[Records from a dataset]
+--

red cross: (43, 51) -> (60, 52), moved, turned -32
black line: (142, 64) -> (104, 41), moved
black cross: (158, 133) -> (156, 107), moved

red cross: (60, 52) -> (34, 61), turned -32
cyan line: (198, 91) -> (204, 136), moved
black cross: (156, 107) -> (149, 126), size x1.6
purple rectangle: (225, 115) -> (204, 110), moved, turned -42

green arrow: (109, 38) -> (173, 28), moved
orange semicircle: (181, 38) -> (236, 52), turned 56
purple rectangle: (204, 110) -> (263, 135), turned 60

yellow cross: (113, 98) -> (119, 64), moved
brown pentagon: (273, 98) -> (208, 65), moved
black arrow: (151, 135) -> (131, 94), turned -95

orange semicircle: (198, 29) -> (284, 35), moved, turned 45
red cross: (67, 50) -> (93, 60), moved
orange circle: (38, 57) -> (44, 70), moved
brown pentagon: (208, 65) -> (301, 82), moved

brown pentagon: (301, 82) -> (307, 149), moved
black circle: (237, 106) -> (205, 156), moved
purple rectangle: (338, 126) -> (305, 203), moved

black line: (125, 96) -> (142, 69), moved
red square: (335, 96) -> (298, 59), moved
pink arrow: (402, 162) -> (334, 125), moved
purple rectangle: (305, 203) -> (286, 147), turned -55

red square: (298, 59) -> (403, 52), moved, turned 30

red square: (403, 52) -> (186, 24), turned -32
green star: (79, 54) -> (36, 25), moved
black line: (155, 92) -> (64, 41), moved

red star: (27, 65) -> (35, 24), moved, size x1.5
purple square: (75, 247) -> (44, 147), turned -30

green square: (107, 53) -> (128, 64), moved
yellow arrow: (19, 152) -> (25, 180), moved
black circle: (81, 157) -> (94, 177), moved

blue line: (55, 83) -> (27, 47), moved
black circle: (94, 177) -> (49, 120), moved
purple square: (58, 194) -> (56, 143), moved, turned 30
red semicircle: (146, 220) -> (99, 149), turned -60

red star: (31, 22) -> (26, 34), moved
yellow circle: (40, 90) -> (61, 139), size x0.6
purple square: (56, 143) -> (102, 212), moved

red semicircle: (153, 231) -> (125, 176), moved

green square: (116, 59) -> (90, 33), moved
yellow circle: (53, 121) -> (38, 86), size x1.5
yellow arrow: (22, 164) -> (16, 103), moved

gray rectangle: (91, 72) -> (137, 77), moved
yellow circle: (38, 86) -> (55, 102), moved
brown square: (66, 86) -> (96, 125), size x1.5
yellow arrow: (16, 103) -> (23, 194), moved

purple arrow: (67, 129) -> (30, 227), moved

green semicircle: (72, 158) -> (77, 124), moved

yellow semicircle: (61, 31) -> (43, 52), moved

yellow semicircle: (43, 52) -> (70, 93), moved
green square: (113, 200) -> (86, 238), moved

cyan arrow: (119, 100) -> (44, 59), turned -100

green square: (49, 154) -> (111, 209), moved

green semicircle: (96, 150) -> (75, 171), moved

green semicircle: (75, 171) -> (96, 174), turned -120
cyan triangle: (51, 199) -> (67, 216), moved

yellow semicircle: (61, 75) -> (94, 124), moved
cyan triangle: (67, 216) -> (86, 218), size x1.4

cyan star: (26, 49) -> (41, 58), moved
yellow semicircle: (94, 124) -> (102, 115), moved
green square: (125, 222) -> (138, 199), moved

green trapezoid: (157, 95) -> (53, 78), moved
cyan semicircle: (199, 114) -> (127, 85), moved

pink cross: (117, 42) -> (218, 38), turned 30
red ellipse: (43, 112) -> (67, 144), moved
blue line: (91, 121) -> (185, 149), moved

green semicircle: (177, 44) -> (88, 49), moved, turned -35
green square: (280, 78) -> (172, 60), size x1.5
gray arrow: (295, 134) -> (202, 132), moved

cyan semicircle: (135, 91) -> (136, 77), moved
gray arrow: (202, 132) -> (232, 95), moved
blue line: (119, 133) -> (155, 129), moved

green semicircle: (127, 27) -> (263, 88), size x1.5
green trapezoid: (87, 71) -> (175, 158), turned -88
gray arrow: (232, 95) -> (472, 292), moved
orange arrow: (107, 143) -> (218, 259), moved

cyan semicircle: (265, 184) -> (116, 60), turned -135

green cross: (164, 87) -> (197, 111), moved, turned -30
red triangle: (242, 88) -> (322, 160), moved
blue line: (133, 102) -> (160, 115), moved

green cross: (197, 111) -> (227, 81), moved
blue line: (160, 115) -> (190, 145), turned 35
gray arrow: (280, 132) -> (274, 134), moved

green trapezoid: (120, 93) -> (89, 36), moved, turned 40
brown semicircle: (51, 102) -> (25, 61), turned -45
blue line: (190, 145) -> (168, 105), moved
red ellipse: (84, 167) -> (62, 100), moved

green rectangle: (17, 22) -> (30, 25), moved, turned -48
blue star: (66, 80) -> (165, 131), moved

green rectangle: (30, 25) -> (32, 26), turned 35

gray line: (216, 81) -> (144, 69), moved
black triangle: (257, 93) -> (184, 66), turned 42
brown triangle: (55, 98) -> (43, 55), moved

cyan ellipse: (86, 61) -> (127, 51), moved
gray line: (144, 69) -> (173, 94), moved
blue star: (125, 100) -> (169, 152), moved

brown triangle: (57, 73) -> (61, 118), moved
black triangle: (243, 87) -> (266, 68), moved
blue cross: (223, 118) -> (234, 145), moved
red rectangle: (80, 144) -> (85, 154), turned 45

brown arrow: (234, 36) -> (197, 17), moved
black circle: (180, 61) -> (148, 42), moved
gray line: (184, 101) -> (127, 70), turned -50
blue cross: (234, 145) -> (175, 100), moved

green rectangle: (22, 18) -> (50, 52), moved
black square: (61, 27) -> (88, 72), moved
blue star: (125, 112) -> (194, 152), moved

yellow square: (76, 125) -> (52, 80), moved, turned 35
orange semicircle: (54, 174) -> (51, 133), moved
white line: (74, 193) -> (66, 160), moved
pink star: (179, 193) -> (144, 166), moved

+--

Repeat all the entries exactly as given.

● RESPONSE TO THE TASK
red cross: (43, 51) -> (60, 52), moved, turned -32
black line: (142, 64) -> (104, 41), moved
black cross: (158, 133) -> (156, 107), moved

red cross: (60, 52) -> (34, 61), turned -32
cyan line: (198, 91) -> (204, 136), moved
black cross: (156, 107) -> (149, 126), size x1.6
purple rectangle: (225, 115) -> (204, 110), moved, turned -42

green arrow: (109, 38) -> (173, 28), moved
orange semicircle: (181, 38) -> (236, 52), turned 56
purple rectangle: (204, 110) -> (263, 135), turned 60

yellow cross: (113, 98) -> (119, 64), moved
brown pentagon: (273, 98) -> (208, 65), moved
black arrow: (151, 135) -> (131, 94), turned -95

orange semicircle: (198, 29) -> (284, 35), moved, turned 45
red cross: (67, 50) -> (93, 60), moved
orange circle: (38, 57) -> (44, 70), moved
brown pentagon: (208, 65) -> (301, 82), moved

brown pentagon: (301, 82) -> (307, 149), moved
black circle: (237, 106) -> (205, 156), moved
purple rectangle: (338, 126) -> (305, 203), moved

black line: (125, 96) -> (142, 69), moved
red square: (335, 96) -> (298, 59), moved
pink arrow: (402, 162) -> (334, 125), moved
purple rectangle: (305, 203) -> (286, 147), turned -55

red square: (298, 59) -> (403, 52), moved, turned 30

red square: (403, 52) -> (186, 24), turned -32
green star: (79, 54) -> (36, 25), moved
black line: (155, 92) -> (64, 41), moved

red star: (27, 65) -> (35, 24), moved, size x1.5
purple square: (75, 247) -> (44, 147), turned -30

green square: (107, 53) -> (128, 64), moved
yellow arrow: (19, 152) -> (25, 180), moved
black circle: (81, 157) -> (94, 177), moved

blue line: (55, 83) -> (27, 47), moved
black circle: (94, 177) -> (49, 120), moved
purple square: (58, 194) -> (56, 143), moved, turned 30
red semicircle: (146, 220) -> (99, 149), turned -60

red star: (31, 22) -> (26, 34), moved
yellow circle: (40, 90) -> (61, 139), size x0.6
purple square: (56, 143) -> (102, 212), moved

red semicircle: (153, 231) -> (125, 176), moved

green square: (116, 59) -> (90, 33), moved
yellow circle: (53, 121) -> (38, 86), size x1.5
yellow arrow: (22, 164) -> (16, 103), moved

gray rectangle: (91, 72) -> (137, 77), moved
yellow circle: (38, 86) -> (55, 102), moved
brown square: (66, 86) -> (96, 125), size x1.5
yellow arrow: (16, 103) -> (23, 194), moved

purple arrow: (67, 129) -> (30, 227), moved

green semicircle: (72, 158) -> (77, 124), moved

yellow semicircle: (61, 31) -> (43, 52), moved

yellow semicircle: (43, 52) -> (70, 93), moved
green square: (113, 200) -> (86, 238), moved

cyan arrow: (119, 100) -> (44, 59), turned -100

green square: (49, 154) -> (111, 209), moved

green semicircle: (96, 150) -> (75, 171), moved

green semicircle: (75, 171) -> (96, 174), turned -120
cyan triangle: (51, 199) -> (67, 216), moved

yellow semicircle: (61, 75) -> (94, 124), moved
cyan triangle: (67, 216) -> (86, 218), size x1.4

cyan star: (26, 49) -> (41, 58), moved
yellow semicircle: (94, 124) -> (102, 115), moved
green square: (125, 222) -> (138, 199), moved

green trapezoid: (157, 95) -> (53, 78), moved
cyan semicircle: (199, 114) -> (127, 85), moved

pink cross: (117, 42) -> (218, 38), turned 30
red ellipse: (43, 112) -> (67, 144), moved
blue line: (91, 121) -> (185, 149), moved

green semicircle: (177, 44) -> (88, 49), moved, turned -35
green square: (280, 78) -> (172, 60), size x1.5
gray arrow: (295, 134) -> (202, 132), moved

cyan semicircle: (135, 91) -> (136, 77), moved
gray arrow: (202, 132) -> (232, 95), moved
blue line: (119, 133) -> (155, 129), moved

green semicircle: (127, 27) -> (263, 88), size x1.5
green trapezoid: (87, 71) -> (175, 158), turned -88
gray arrow: (232, 95) -> (472, 292), moved
orange arrow: (107, 143) -> (218, 259), moved

cyan semicircle: (265, 184) -> (116, 60), turned -135

green cross: (164, 87) -> (197, 111), moved, turned -30
red triangle: (242, 88) -> (322, 160), moved
blue line: (133, 102) -> (160, 115), moved

green cross: (197, 111) -> (227, 81), moved
blue line: (160, 115) -> (190, 145), turned 35
gray arrow: (280, 132) -> (274, 134), moved

green trapezoid: (120, 93) -> (89, 36), moved, turned 40
brown semicircle: (51, 102) -> (25, 61), turned -45
blue line: (190, 145) -> (168, 105), moved
red ellipse: (84, 167) -> (62, 100), moved

green rectangle: (17, 22) -> (30, 25), moved, turned -48
blue star: (66, 80) -> (165, 131), moved

green rectangle: (30, 25) -> (32, 26), turned 35

gray line: (216, 81) -> (144, 69), moved
black triangle: (257, 93) -> (184, 66), turned 42
brown triangle: (55, 98) -> (43, 55), moved

cyan ellipse: (86, 61) -> (127, 51), moved
gray line: (144, 69) -> (173, 94), moved
blue star: (125, 100) -> (169, 152), moved

brown triangle: (57, 73) -> (61, 118), moved
black triangle: (243, 87) -> (266, 68), moved
blue cross: (223, 118) -> (234, 145), moved
red rectangle: (80, 144) -> (85, 154), turned 45

brown arrow: (234, 36) -> (197, 17), moved
black circle: (180, 61) -> (148, 42), moved
gray line: (184, 101) -> (127, 70), turned -50
blue cross: (234, 145) -> (175, 100), moved

green rectangle: (22, 18) -> (50, 52), moved
black square: (61, 27) -> (88, 72), moved
blue star: (125, 112) -> (194, 152), moved

yellow square: (76, 125) -> (52, 80), moved, turned 35
orange semicircle: (54, 174) -> (51, 133), moved
white line: (74, 193) -> (66, 160), moved
pink star: (179, 193) -> (144, 166), moved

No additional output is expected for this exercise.